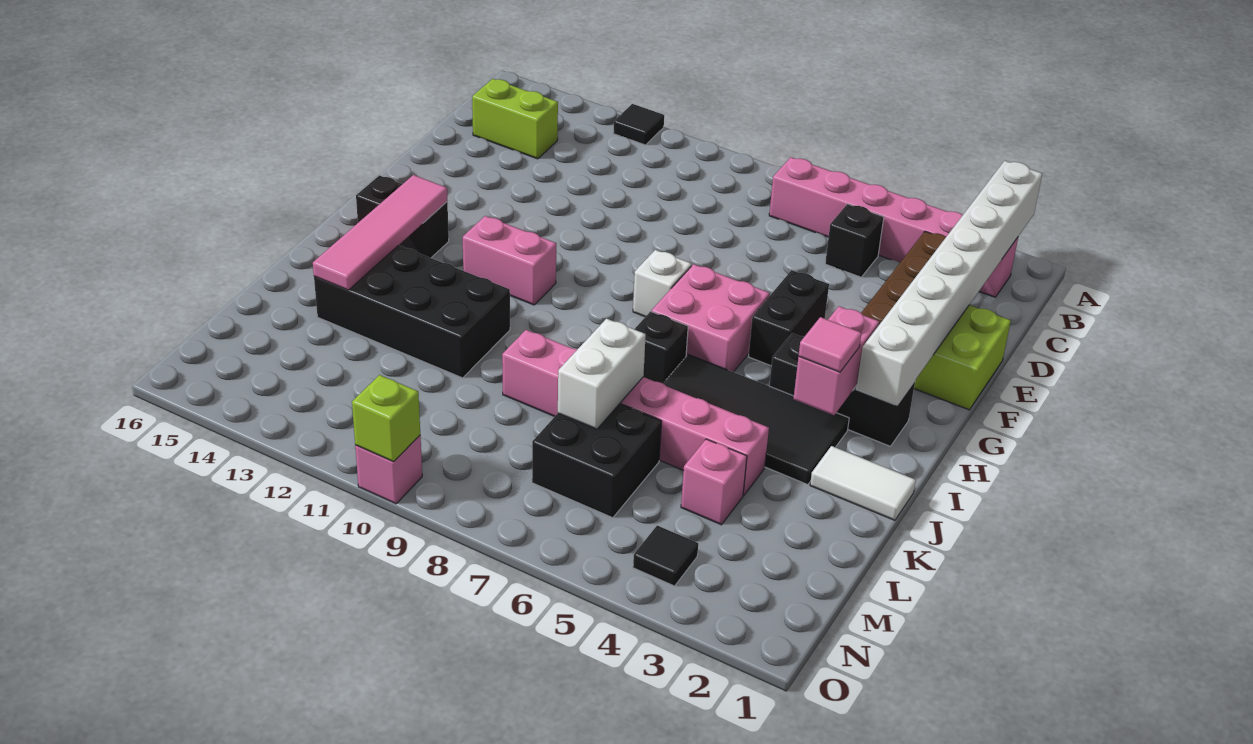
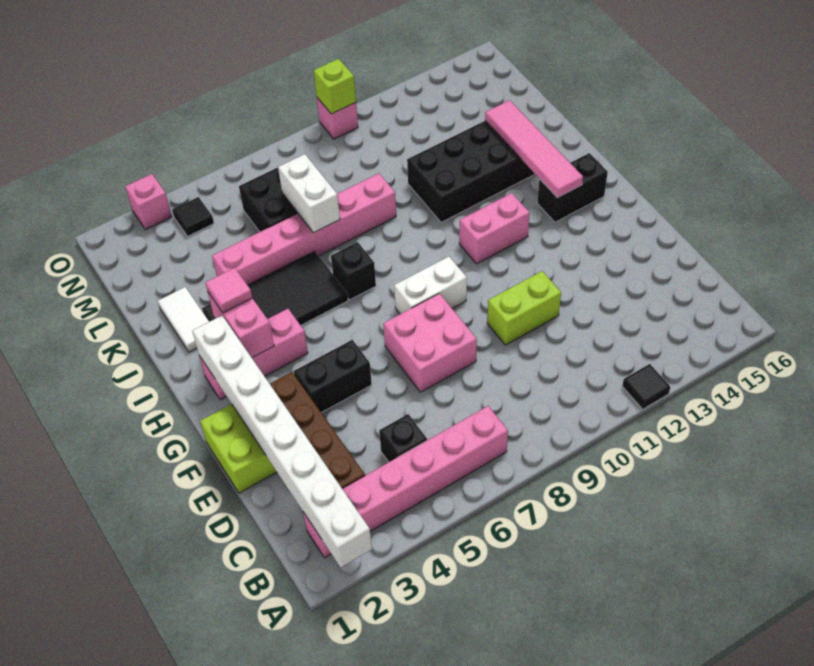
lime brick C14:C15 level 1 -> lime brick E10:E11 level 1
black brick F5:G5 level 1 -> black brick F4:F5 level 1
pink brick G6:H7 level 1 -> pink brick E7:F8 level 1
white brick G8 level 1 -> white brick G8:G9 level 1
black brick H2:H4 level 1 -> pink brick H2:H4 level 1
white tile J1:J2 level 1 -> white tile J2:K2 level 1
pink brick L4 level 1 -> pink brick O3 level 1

> **Task details**: Report how many lines of the data contain the word "pink", using the number alone.

> **Solution**: 3